*Source material:*
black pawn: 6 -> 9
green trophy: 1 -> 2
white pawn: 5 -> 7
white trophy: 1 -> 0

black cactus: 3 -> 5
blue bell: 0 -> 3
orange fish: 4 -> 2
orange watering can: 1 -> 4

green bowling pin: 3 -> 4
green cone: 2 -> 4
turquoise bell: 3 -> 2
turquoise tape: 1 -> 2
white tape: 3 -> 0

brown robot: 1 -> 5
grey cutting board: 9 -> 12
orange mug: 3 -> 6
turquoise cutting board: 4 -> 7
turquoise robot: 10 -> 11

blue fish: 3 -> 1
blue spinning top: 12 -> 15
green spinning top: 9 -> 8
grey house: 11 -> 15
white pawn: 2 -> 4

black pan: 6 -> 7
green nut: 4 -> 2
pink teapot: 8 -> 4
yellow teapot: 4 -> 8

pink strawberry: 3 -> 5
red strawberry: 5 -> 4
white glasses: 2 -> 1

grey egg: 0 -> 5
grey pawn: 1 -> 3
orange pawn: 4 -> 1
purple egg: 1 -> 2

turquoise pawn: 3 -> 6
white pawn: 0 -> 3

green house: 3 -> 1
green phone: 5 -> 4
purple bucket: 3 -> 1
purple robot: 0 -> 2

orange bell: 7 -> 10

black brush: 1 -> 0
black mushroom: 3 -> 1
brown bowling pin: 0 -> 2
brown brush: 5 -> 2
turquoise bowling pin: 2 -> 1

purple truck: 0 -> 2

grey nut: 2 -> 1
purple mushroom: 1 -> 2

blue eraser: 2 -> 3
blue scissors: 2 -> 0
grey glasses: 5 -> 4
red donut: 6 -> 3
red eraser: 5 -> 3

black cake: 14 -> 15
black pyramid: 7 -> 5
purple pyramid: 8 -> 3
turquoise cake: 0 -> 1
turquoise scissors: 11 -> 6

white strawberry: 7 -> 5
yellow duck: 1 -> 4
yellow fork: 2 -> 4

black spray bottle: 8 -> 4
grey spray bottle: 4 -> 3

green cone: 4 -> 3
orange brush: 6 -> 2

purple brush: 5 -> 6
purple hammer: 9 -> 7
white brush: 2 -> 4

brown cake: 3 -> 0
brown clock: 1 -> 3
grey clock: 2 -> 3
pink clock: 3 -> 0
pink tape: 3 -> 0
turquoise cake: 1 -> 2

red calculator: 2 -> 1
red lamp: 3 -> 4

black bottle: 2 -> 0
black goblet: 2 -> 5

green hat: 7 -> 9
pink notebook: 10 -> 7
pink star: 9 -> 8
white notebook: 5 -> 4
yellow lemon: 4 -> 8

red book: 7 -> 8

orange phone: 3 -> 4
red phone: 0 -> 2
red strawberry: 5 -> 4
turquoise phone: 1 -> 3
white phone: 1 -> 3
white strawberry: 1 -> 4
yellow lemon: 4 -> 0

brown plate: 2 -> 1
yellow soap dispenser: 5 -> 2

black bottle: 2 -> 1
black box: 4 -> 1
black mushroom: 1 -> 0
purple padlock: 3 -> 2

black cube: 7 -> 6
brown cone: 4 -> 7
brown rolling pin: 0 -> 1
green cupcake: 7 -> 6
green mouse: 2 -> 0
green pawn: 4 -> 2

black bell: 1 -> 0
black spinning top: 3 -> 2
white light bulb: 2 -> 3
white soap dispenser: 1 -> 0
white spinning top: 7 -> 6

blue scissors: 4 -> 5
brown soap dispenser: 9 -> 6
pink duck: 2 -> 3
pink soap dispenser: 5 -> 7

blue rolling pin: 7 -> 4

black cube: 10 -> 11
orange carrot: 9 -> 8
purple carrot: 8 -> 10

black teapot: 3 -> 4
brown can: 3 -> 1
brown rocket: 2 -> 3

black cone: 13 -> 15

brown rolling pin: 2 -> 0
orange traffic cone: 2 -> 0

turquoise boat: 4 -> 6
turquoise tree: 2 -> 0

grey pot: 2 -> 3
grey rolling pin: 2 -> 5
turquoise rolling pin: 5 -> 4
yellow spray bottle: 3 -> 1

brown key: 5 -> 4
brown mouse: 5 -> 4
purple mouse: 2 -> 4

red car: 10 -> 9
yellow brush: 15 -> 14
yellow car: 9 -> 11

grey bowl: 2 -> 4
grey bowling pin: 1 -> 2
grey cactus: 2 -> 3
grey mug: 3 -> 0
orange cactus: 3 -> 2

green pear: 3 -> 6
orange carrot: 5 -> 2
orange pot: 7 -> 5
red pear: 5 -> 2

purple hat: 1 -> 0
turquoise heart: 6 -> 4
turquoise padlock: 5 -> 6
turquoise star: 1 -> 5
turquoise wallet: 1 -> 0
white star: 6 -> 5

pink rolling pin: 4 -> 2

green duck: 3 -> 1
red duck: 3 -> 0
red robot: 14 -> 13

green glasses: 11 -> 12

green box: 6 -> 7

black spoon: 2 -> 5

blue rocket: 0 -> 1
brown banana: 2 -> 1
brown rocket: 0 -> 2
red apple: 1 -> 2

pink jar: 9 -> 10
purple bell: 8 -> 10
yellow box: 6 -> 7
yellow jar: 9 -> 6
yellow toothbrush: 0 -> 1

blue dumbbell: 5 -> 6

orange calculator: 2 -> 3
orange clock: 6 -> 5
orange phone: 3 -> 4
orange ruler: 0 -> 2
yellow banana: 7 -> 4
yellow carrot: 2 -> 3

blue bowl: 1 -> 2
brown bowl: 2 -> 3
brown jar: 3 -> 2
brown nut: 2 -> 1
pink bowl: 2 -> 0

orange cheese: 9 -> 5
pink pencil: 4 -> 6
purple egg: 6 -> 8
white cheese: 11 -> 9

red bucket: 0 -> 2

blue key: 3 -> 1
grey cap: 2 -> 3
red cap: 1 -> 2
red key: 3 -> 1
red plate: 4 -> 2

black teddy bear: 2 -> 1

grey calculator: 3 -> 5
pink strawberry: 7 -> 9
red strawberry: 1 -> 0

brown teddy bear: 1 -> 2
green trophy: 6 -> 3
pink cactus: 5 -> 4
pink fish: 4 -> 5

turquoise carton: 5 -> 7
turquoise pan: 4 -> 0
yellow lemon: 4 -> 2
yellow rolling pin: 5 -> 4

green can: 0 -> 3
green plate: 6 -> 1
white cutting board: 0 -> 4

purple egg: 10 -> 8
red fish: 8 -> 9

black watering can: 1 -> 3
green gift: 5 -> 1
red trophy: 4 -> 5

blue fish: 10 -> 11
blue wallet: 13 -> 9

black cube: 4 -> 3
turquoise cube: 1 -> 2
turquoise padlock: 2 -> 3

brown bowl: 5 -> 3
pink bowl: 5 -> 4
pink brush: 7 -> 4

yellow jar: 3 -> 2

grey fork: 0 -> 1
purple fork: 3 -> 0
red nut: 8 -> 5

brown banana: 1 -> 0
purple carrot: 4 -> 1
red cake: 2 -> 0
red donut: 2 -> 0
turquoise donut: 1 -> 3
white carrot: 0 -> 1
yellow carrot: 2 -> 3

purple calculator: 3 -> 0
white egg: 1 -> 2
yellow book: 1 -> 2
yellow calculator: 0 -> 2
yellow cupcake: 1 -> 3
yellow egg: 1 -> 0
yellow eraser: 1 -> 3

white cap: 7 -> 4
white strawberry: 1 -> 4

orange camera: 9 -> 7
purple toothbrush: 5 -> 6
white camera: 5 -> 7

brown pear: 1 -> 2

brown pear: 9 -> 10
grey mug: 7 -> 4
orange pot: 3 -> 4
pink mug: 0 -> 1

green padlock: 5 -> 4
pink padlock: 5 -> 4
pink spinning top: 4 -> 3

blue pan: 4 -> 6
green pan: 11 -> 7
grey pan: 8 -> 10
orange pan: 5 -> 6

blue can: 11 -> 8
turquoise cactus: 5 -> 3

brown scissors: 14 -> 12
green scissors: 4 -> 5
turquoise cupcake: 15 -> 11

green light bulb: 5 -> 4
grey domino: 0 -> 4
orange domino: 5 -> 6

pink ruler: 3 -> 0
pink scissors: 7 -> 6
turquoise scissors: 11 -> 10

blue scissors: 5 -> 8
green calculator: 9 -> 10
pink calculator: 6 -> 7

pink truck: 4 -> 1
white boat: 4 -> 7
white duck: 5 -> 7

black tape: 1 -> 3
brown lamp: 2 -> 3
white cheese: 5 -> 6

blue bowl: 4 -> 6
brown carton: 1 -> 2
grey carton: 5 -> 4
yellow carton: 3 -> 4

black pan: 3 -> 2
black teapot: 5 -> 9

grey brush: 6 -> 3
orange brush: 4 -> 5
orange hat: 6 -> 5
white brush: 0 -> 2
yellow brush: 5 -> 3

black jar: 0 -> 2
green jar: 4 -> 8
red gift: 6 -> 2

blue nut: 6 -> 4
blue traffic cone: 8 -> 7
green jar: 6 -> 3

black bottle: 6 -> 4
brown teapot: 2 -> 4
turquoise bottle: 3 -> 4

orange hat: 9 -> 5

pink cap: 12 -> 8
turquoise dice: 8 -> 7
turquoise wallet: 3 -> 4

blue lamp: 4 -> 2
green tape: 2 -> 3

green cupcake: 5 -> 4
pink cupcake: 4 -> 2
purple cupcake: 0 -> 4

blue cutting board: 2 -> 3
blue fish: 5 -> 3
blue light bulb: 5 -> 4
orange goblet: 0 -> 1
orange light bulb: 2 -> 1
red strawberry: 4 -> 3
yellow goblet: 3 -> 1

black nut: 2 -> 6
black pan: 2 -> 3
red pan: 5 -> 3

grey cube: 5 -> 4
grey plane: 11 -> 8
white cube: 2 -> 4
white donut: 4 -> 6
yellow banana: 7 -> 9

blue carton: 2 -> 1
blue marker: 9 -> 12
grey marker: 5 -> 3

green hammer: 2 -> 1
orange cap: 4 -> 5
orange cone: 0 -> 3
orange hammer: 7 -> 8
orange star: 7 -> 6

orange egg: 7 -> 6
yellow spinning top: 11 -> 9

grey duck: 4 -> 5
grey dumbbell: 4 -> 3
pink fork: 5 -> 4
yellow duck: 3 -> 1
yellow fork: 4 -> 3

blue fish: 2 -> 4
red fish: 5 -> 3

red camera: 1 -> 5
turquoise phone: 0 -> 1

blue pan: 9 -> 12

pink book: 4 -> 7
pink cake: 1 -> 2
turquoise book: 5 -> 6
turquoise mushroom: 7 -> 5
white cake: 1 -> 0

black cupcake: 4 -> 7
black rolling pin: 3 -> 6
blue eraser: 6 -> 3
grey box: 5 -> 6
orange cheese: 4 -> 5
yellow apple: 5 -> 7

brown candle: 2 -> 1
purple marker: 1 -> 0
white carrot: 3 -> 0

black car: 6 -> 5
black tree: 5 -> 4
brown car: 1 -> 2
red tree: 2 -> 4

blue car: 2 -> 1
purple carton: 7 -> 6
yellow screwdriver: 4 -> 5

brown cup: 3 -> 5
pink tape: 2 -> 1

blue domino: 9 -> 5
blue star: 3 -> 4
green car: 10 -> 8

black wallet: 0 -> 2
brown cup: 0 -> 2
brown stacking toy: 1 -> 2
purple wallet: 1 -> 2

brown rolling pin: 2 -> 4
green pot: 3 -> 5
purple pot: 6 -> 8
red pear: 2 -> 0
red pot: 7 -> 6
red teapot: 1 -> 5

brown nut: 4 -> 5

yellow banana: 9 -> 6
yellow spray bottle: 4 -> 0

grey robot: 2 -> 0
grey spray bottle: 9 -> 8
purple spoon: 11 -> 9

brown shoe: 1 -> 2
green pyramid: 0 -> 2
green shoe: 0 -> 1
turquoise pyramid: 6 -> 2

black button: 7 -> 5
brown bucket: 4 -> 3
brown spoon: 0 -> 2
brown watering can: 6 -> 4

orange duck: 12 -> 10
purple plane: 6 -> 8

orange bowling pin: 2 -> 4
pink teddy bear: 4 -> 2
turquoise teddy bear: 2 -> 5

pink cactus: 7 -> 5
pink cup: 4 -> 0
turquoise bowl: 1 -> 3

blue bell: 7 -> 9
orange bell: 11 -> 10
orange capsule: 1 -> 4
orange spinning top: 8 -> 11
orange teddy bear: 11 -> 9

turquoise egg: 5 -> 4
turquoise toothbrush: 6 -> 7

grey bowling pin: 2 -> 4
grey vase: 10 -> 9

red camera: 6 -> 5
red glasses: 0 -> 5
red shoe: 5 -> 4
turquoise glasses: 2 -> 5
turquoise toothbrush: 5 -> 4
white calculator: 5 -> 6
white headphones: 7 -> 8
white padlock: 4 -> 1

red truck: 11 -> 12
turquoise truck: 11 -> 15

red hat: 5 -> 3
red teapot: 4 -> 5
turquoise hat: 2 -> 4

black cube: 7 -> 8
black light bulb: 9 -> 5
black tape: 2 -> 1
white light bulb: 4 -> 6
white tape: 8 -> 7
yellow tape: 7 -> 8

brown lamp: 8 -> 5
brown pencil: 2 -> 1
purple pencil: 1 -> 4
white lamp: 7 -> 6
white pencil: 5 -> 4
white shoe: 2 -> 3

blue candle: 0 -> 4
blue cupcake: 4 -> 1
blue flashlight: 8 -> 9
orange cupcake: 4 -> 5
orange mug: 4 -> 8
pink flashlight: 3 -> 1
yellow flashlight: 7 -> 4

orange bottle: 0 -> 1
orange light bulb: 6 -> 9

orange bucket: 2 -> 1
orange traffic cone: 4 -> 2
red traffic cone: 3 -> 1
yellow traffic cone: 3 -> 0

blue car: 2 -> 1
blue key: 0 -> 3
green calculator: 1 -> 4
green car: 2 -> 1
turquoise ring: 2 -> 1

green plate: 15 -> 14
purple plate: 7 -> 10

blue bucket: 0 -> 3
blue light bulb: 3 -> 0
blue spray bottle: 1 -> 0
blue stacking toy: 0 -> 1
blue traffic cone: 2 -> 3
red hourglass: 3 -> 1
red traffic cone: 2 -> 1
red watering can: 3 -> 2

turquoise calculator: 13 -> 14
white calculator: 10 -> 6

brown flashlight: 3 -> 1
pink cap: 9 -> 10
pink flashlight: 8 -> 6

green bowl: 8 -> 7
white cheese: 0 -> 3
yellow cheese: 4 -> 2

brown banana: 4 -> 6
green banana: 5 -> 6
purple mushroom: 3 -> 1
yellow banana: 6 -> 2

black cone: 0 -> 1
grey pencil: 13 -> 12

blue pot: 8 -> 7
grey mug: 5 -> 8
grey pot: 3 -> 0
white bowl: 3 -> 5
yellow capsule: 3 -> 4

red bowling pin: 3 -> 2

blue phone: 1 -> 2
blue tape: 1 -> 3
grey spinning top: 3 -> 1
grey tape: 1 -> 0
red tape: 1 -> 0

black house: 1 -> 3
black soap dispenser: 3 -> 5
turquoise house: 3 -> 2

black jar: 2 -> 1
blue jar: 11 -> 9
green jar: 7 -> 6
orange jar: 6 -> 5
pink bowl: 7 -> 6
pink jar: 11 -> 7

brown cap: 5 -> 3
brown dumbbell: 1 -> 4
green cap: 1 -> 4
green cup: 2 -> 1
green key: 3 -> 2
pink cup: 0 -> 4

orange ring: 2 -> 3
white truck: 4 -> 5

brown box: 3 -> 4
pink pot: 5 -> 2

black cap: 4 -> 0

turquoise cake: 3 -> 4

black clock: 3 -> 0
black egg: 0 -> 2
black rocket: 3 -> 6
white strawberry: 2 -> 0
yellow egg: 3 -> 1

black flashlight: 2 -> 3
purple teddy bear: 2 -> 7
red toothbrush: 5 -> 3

*Work task:*
Look above for the line holding "pink duck: 2 -> 3", then set down exactly that line and every line after it up to and including the line holding "grey pot: 2 -> 3", with nothing else.

*Written answer:*
pink duck: 2 -> 3
pink soap dispenser: 5 -> 7

blue rolling pin: 7 -> 4

black cube: 10 -> 11
orange carrot: 9 -> 8
purple carrot: 8 -> 10

black teapot: 3 -> 4
brown can: 3 -> 1
brown rocket: 2 -> 3

black cone: 13 -> 15

brown rolling pin: 2 -> 0
orange traffic cone: 2 -> 0

turquoise boat: 4 -> 6
turquoise tree: 2 -> 0

grey pot: 2 -> 3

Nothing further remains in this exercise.